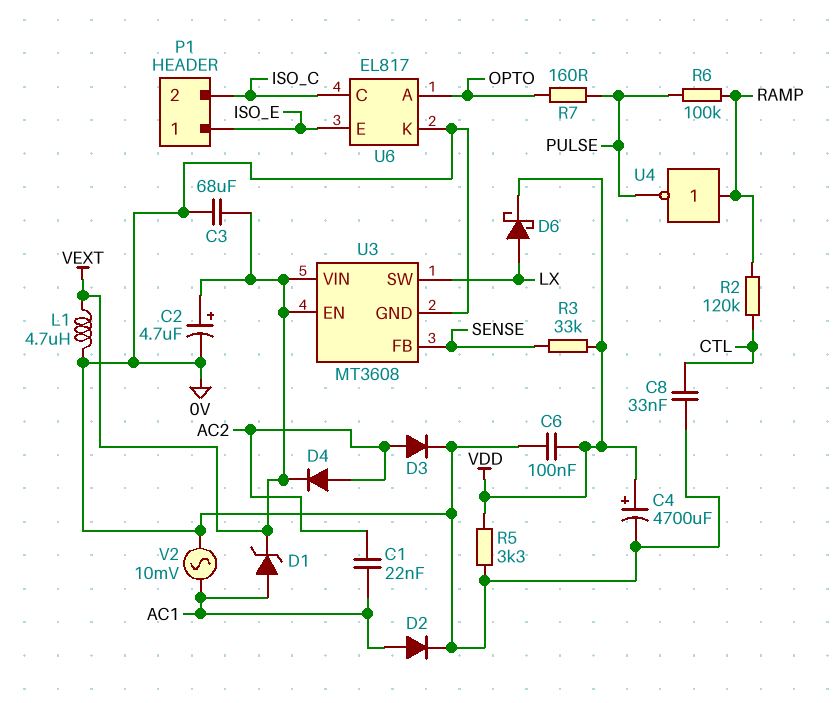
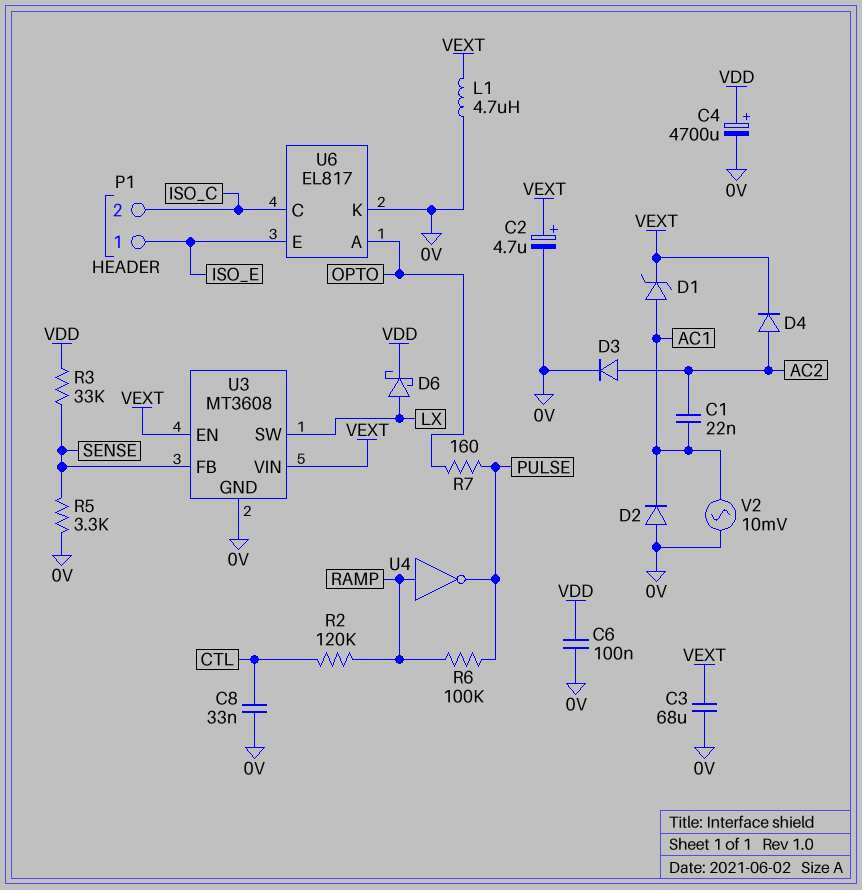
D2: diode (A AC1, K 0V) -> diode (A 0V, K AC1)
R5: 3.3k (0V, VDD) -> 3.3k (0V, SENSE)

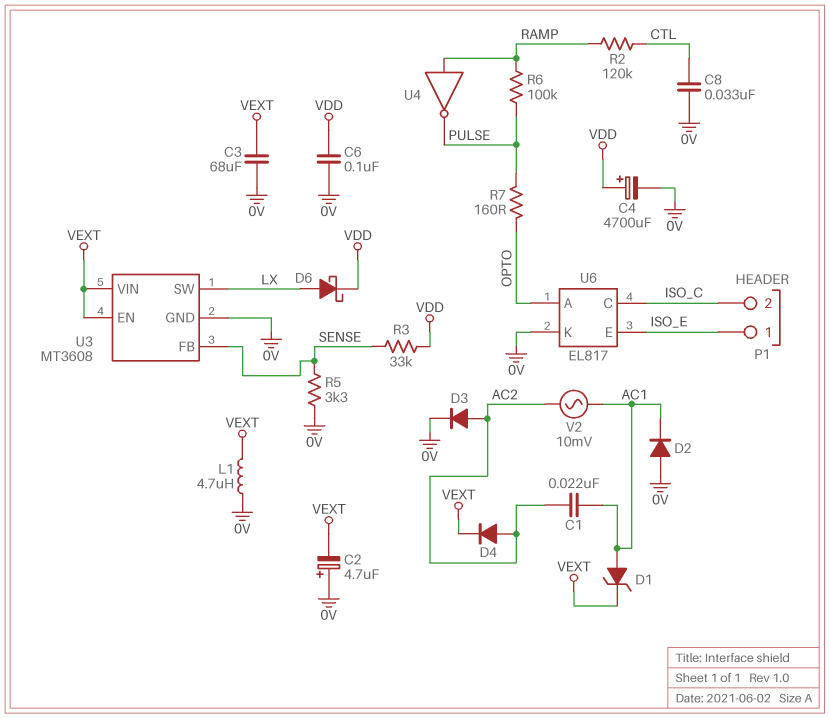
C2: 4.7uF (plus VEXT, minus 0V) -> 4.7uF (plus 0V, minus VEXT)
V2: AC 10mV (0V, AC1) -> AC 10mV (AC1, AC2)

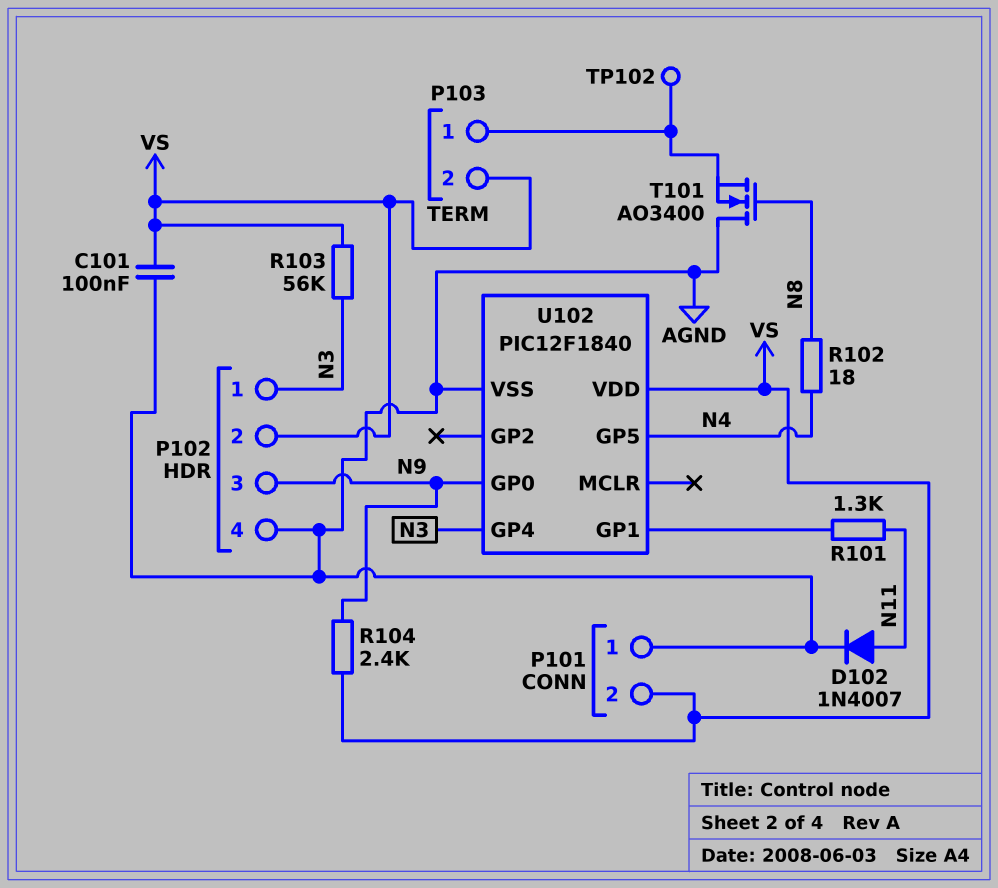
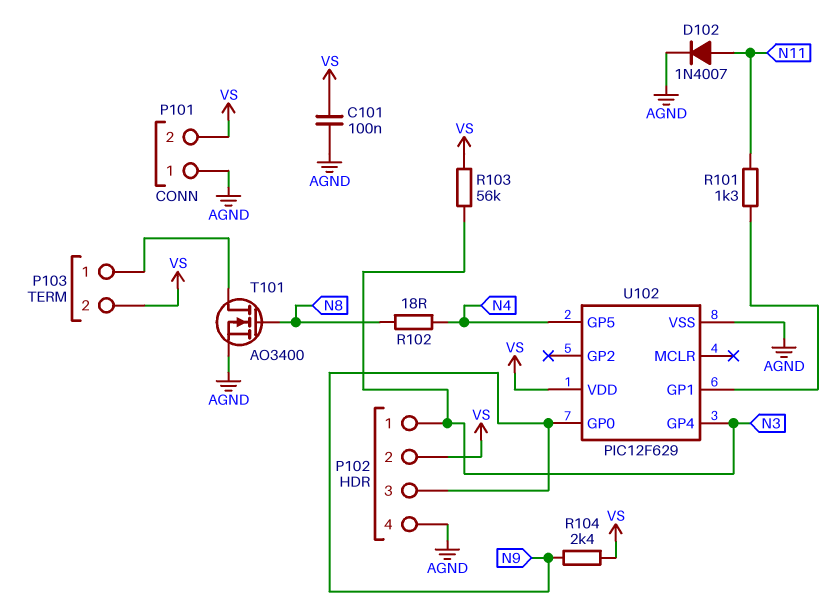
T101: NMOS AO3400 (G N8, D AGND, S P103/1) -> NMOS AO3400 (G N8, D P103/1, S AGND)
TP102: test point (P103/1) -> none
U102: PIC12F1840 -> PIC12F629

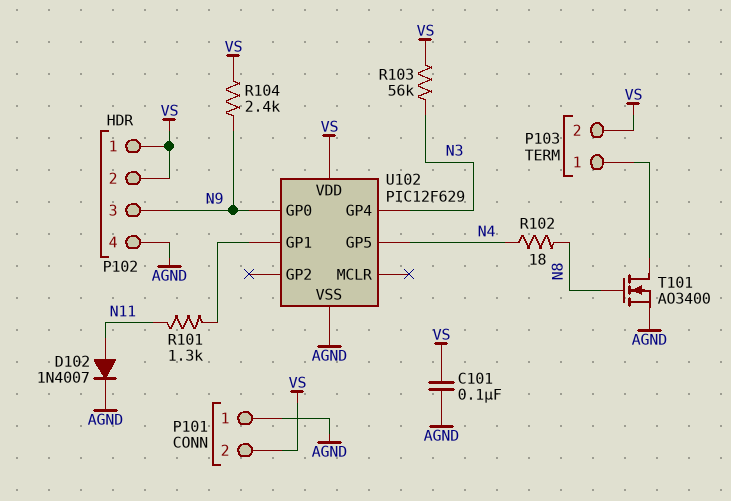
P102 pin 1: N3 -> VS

------------------------------------------------

Could you retype the whole listing word for word, minus its pictures?

▸ RESPONSE TO THE EXERCISE:
D2: diode (A AC1, K 0V) -> diode (A 0V, K AC1)
R5: 3.3k (0V, VDD) -> 3.3k (0V, SENSE)

C2: 4.7uF (plus VEXT, minus 0V) -> 4.7uF (plus 0V, minus VEXT)
V2: AC 10mV (0V, AC1) -> AC 10mV (AC1, AC2)

T101: NMOS AO3400 (G N8, D AGND, S P103/1) -> NMOS AO3400 (G N8, D P103/1, S AGND)
TP102: test point (P103/1) -> none
U102: PIC12F1840 -> PIC12F629

P102 pin 1: N3 -> VS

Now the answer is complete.